Scene comparison data
*** Block opens ***

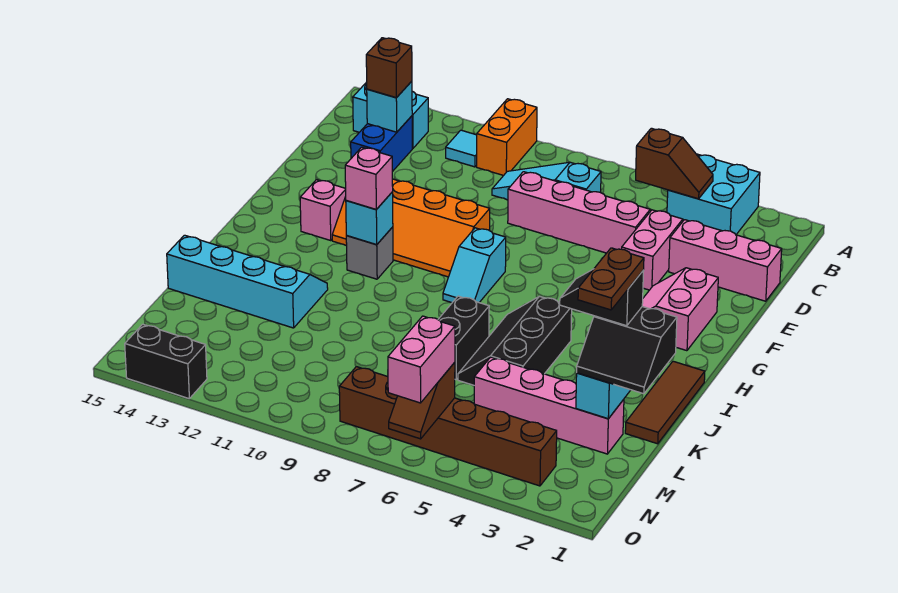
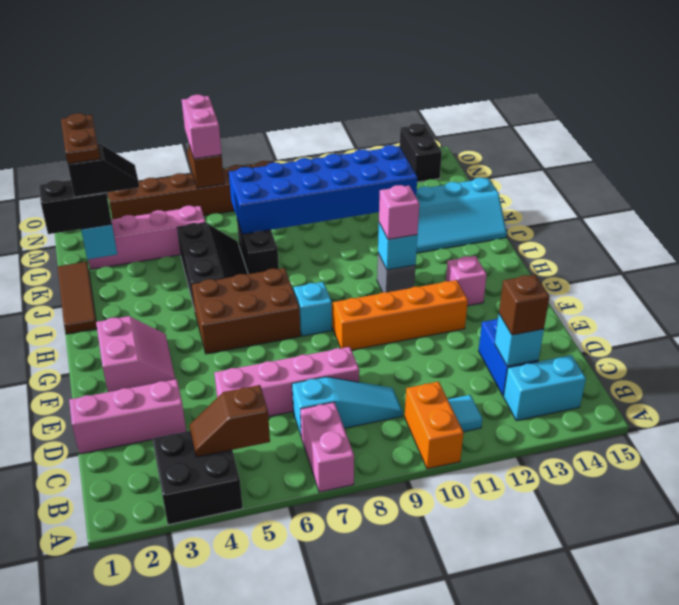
cyan brick A3:B4 level 1 -> black brick A3:B4 level 1
pink brick D4:E4 level 1 -> pink brick A7:B7 level 1
none -> brown brick G5:H7 level 1
none -> blue brick K7:L12 level 2
black brick O13:O14 level 1 -> black brick N14:O14 level 1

*** Block closes ***

About this task
Could you write out the records again exactly, omitting each image?

Task result
cyan brick A3:B4 level 1 -> black brick A3:B4 level 1
pink brick D4:E4 level 1 -> pink brick A7:B7 level 1
none -> brown brick G5:H7 level 1
none -> blue brick K7:L12 level 2
black brick O13:O14 level 1 -> black brick N14:O14 level 1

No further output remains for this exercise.